How to complete this task
Begin with the line that holds "R1: 22k (FB, VP) -> 22k (SRC, VP)". Write out every line from there to the end of the listing below, word for word.

****

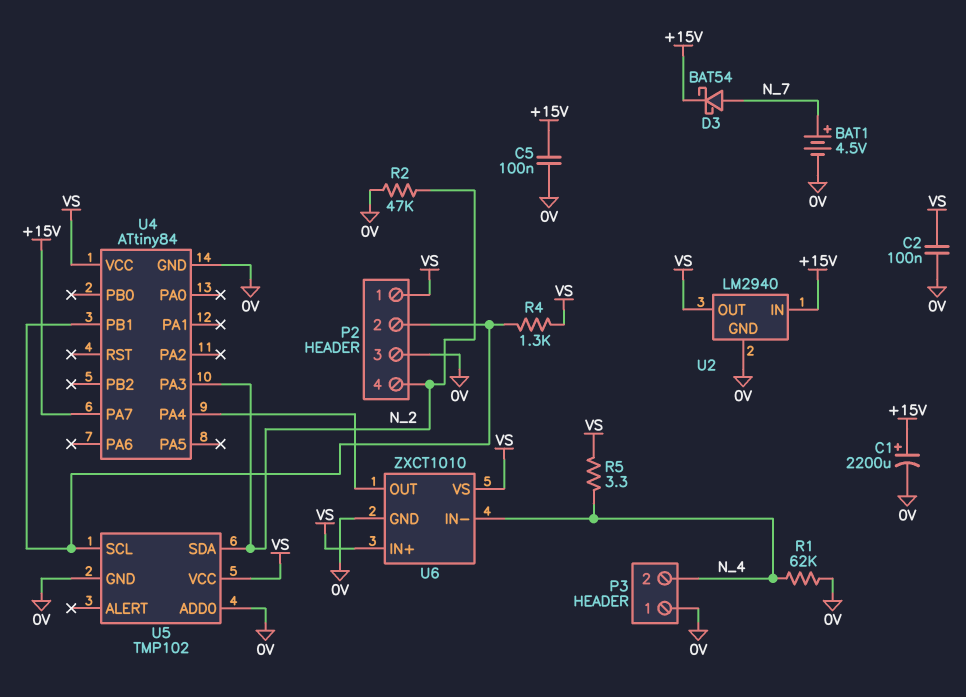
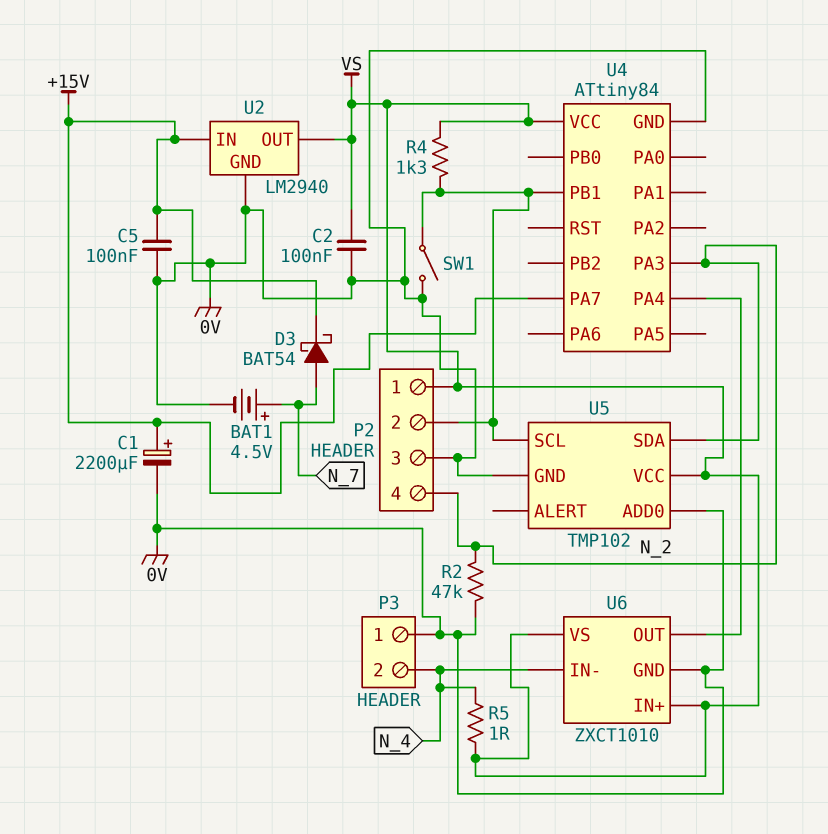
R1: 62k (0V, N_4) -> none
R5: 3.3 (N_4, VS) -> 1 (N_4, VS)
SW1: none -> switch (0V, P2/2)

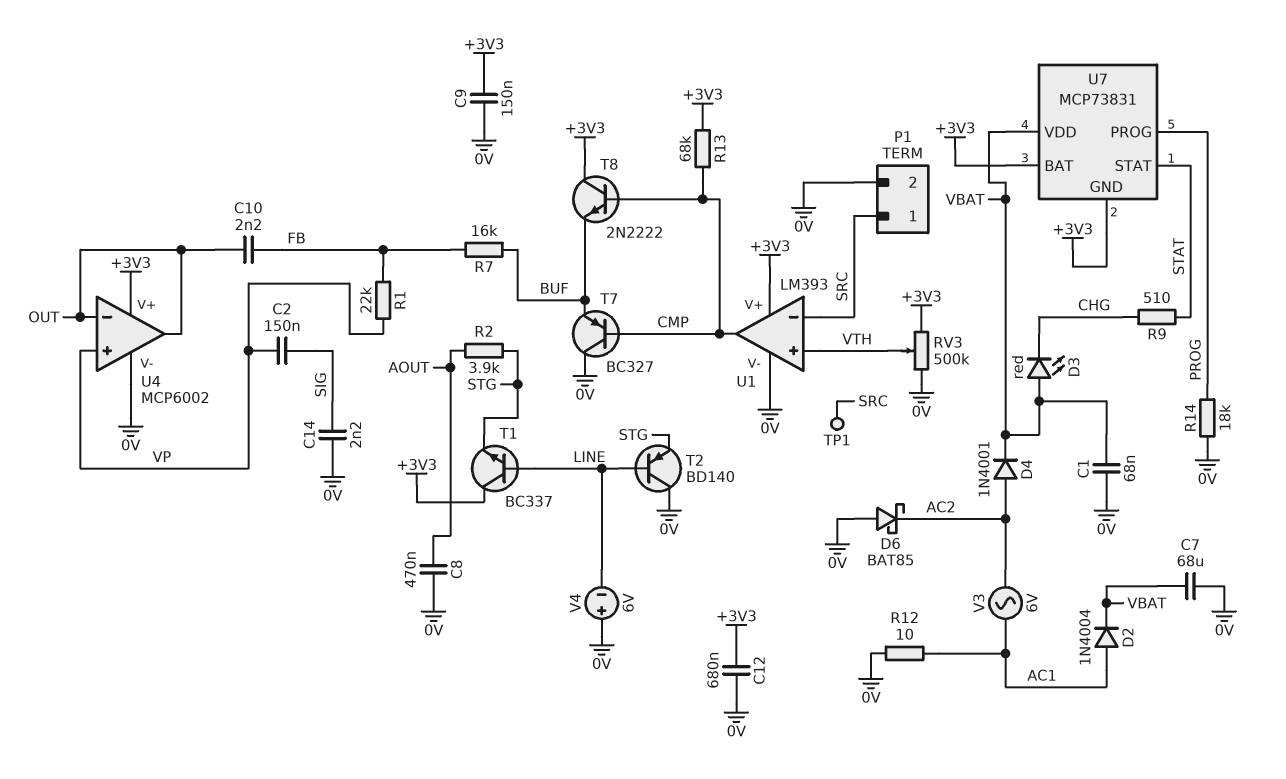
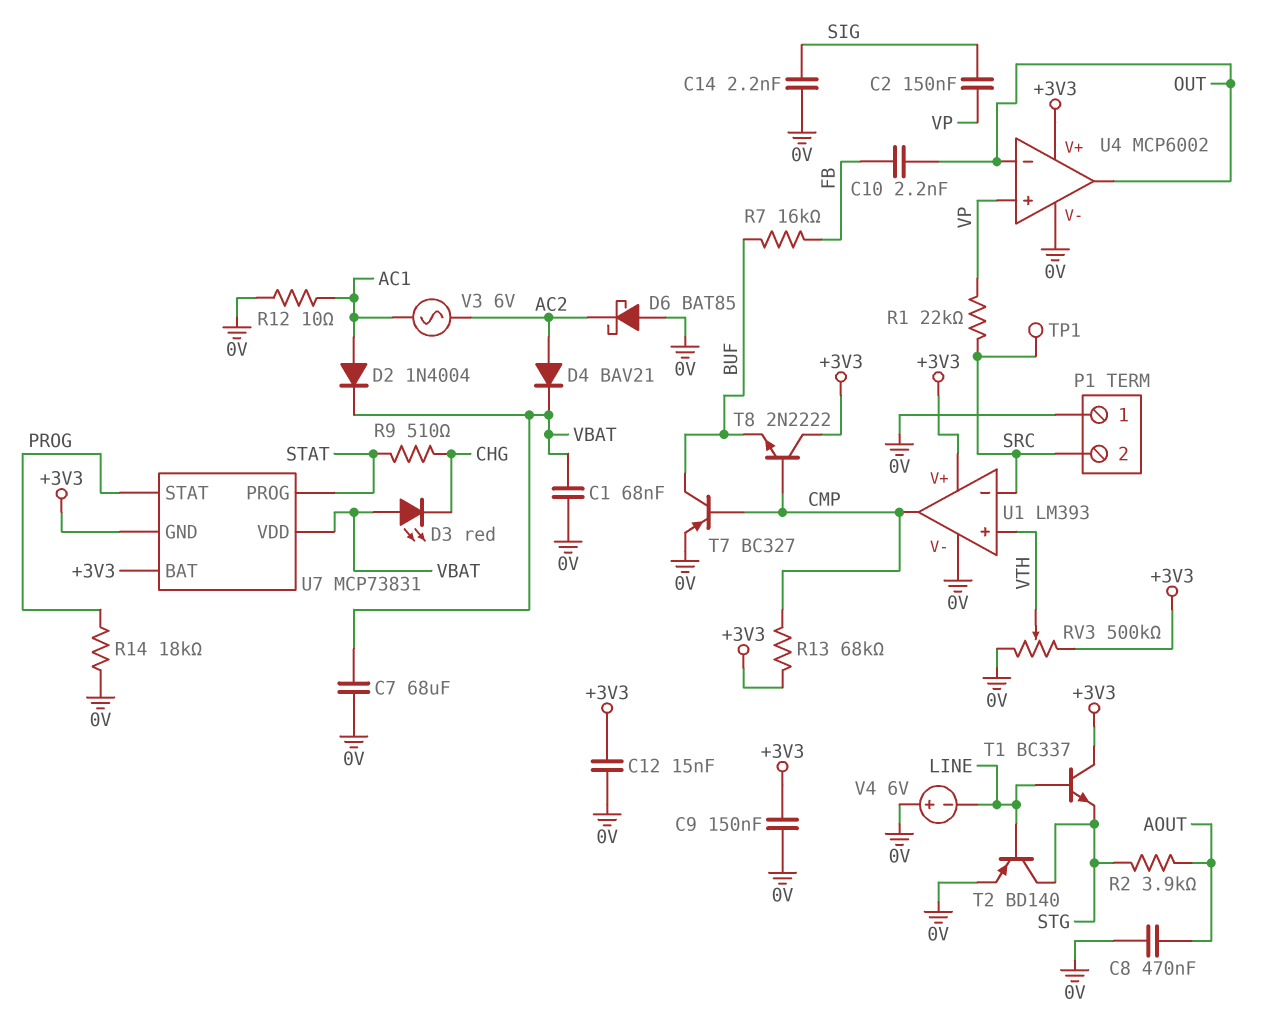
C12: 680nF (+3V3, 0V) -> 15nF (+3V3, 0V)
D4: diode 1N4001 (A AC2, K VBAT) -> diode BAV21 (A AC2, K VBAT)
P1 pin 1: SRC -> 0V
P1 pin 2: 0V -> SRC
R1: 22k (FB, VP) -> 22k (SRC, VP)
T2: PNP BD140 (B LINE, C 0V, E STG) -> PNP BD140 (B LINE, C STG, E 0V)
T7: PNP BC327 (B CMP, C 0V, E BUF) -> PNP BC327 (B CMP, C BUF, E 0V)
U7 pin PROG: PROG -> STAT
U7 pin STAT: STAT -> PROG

****

Answer space
R1: 22k (FB, VP) -> 22k (SRC, VP)
T2: PNP BD140 (B LINE, C 0V, E STG) -> PNP BD140 (B LINE, C STG, E 0V)
T7: PNP BC327 (B CMP, C 0V, E BUF) -> PNP BC327 (B CMP, C BUF, E 0V)
U7 pin PROG: PROG -> STAT
U7 pin STAT: STAT -> PROG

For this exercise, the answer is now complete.